# [Task requirements]
Please return, word for word, the line containing "(433, 332) = (760, 343): none -> blue donut" and each line after it through the end of the data below, and nothing else.

[Saved data entries]
--
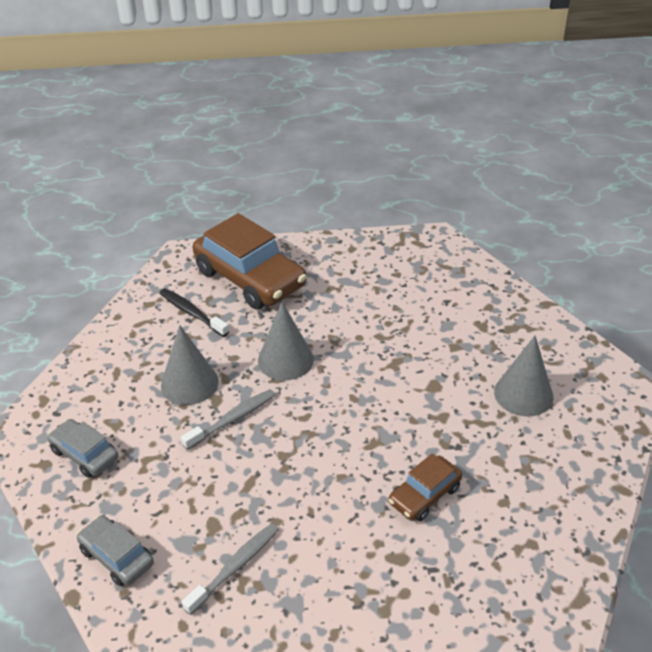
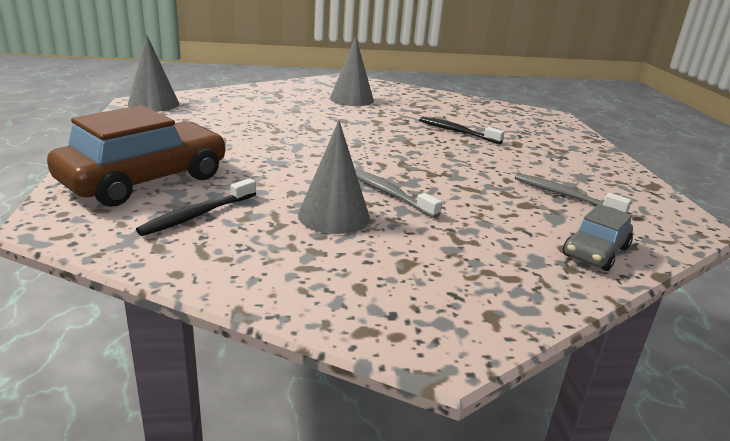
camera: 95 degrees left, 15 degrees down
(84, 454) = (464, 282): grey car -> none
(285, 360) = (301, 167): grey cone -> grey cone (153, 104)
(424, 495) = (457, 132): brown car -> black toothbrush

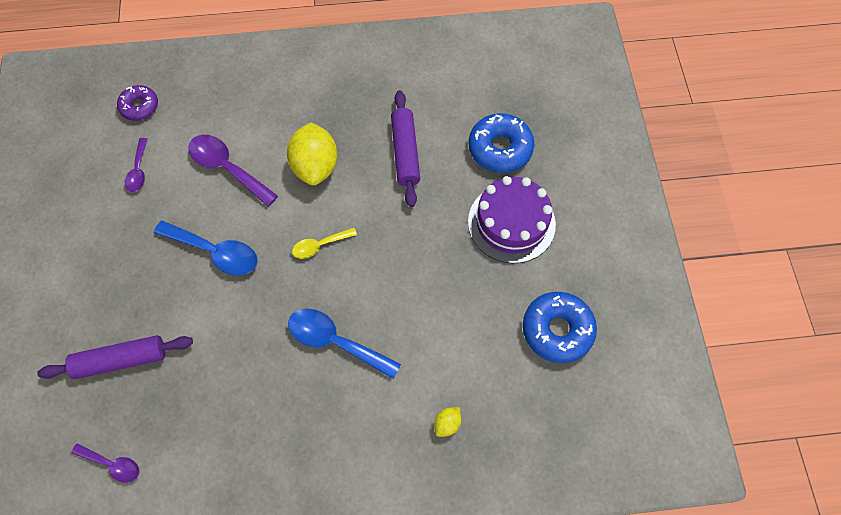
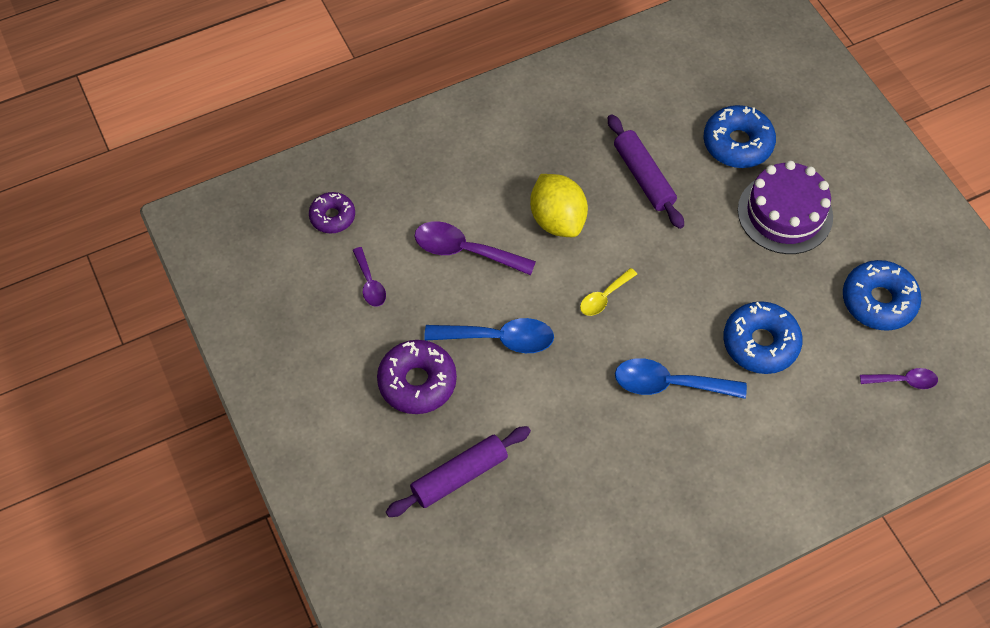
camera: 20 degrees left, 5 degrees down
(112, 464) = (507, 575): purple spoon -> purple spoon (903, 381)
(131, 266) = (417, 382): none -> purple donut
(433, 332) = (760, 343): none -> blue donut
(447, 424) = (817, 422): yellow lemon -> none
--
# [Response]
(433, 332) = (760, 343): none -> blue donut
(447, 424) = (817, 422): yellow lemon -> none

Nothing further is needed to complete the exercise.